Beneath this line are the data; copy exactly the part of them that opens with the line containing "C6: 15nF (+9V, AGND) -> 22nF (+9V, AGND)" and closes with the line containing "Y1: 16MHz (XI, XO) -> 25MHz (XI, XO)", and only that part.

## Information
--------------------------------

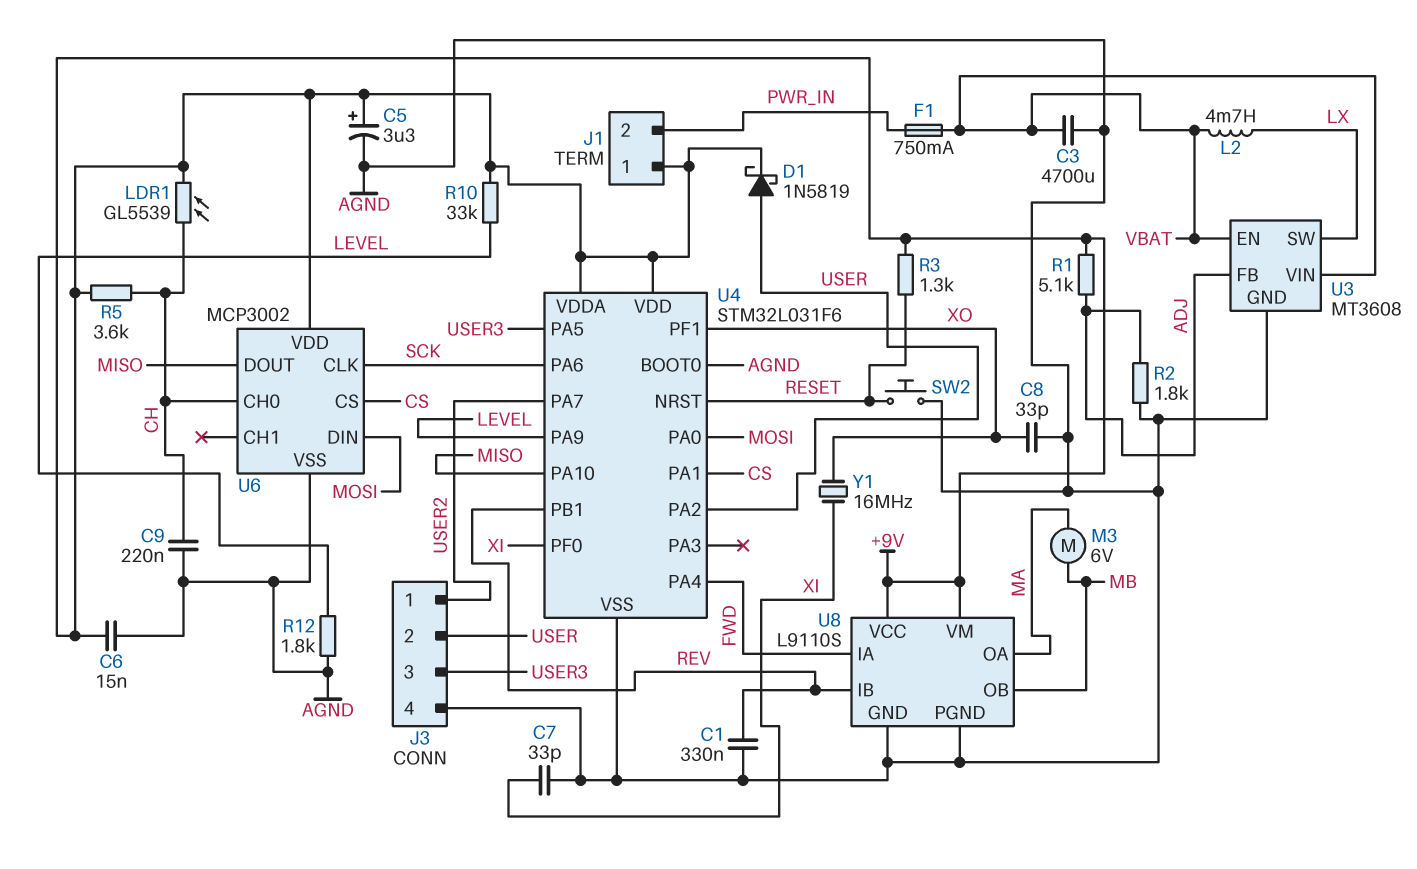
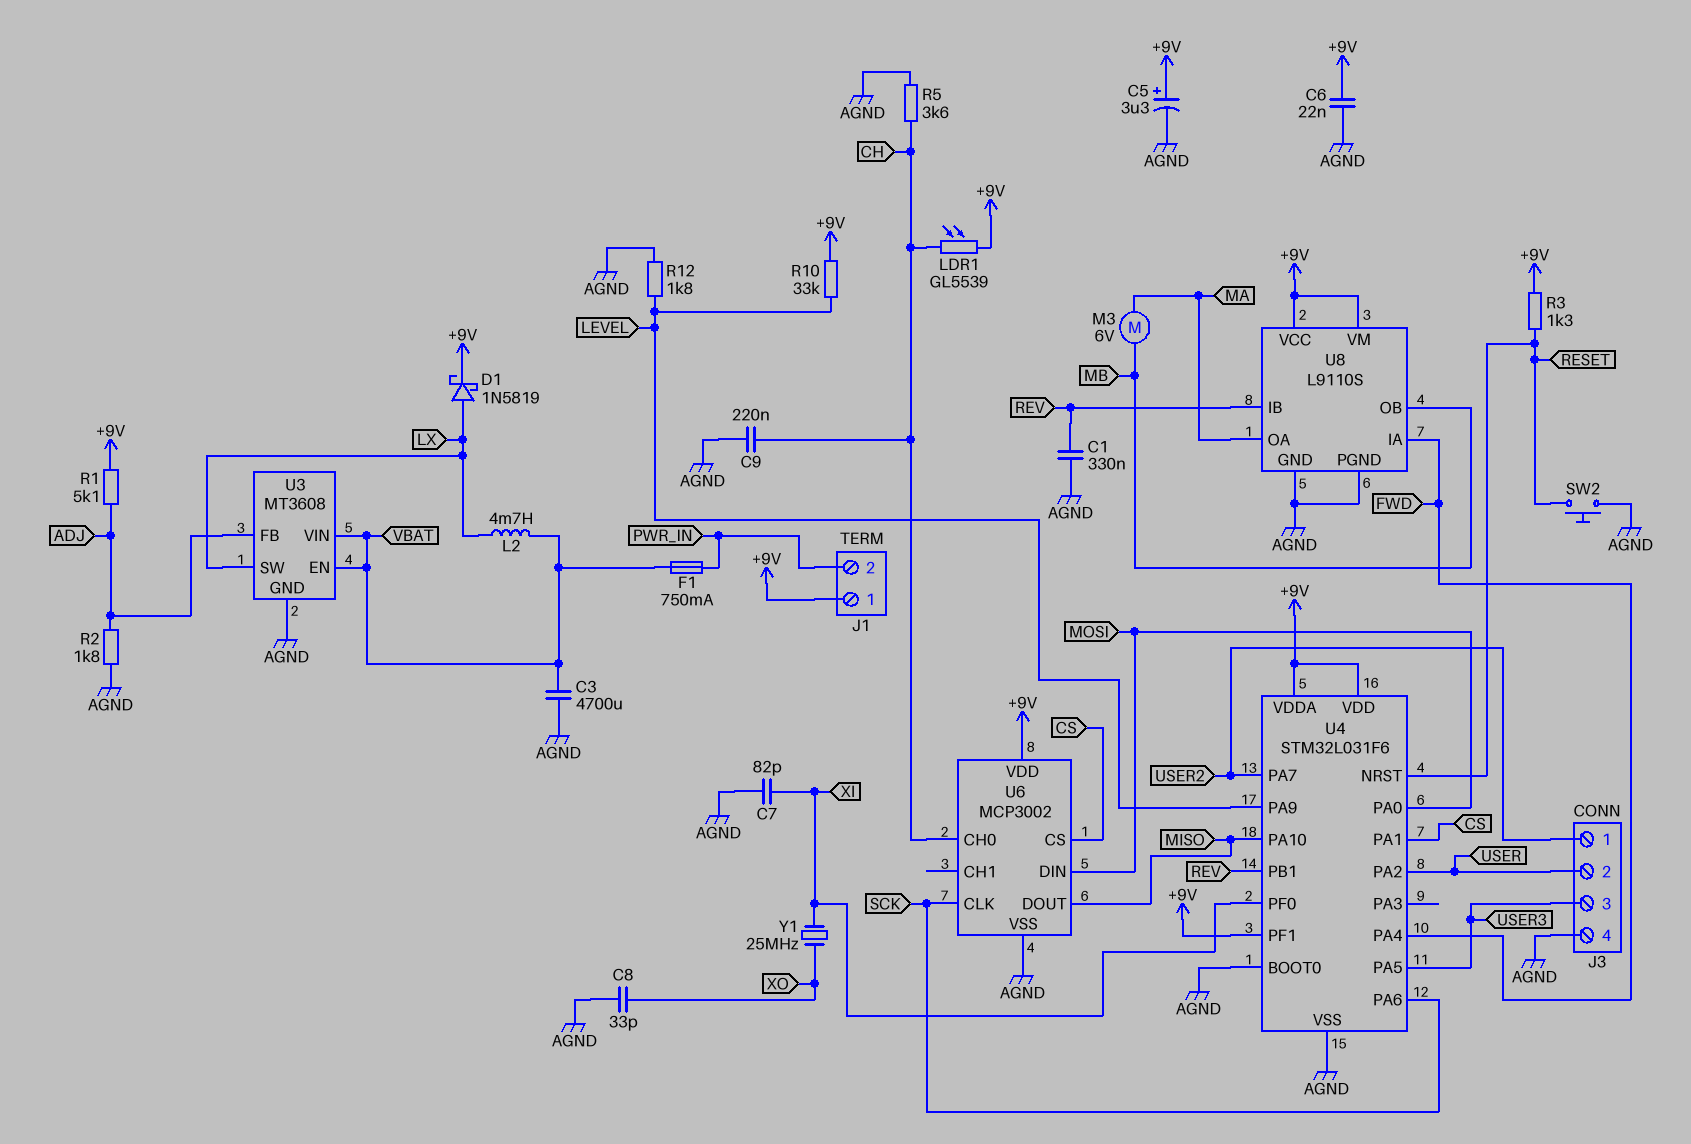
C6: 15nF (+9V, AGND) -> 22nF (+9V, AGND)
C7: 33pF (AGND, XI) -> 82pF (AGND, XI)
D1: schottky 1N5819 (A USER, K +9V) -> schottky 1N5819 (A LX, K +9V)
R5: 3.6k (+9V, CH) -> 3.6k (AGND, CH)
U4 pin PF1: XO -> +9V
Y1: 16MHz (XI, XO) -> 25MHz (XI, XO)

--------------------------------

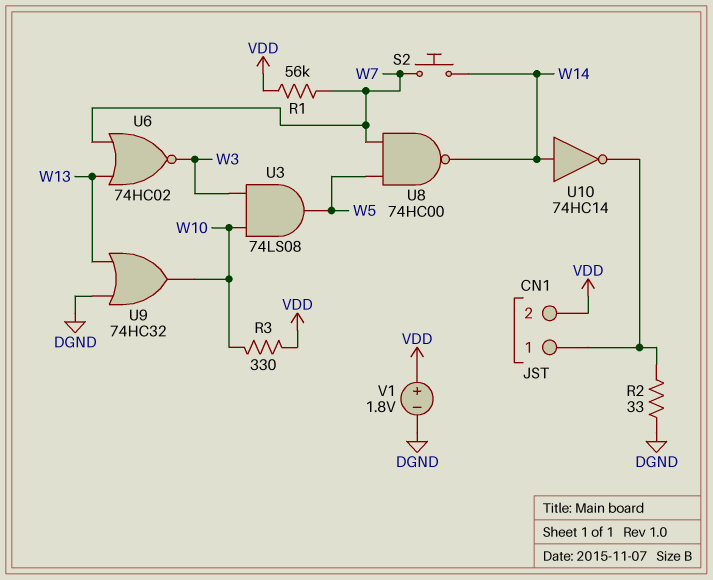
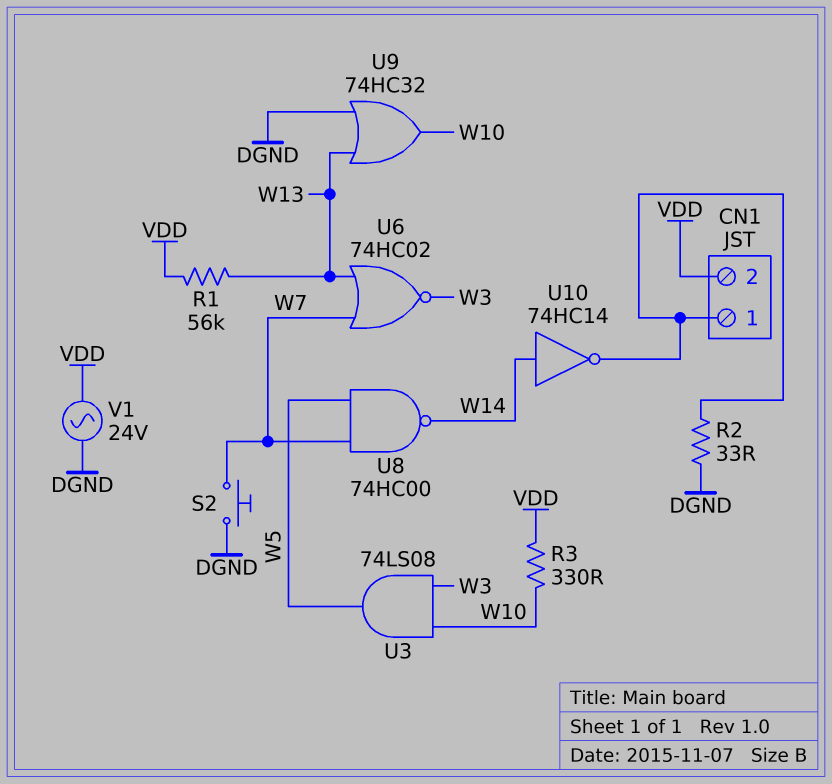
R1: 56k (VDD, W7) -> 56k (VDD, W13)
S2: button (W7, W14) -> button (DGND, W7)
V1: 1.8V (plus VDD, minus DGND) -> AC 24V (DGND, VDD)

--------------------------------

## Exercise solution
C6: 15nF (+9V, AGND) -> 22nF (+9V, AGND)
C7: 33pF (AGND, XI) -> 82pF (AGND, XI)
D1: schottky 1N5819 (A USER, K +9V) -> schottky 1N5819 (A LX, K +9V)
R5: 3.6k (+9V, CH) -> 3.6k (AGND, CH)
U4 pin PF1: XO -> +9V
Y1: 16MHz (XI, XO) -> 25MHz (XI, XO)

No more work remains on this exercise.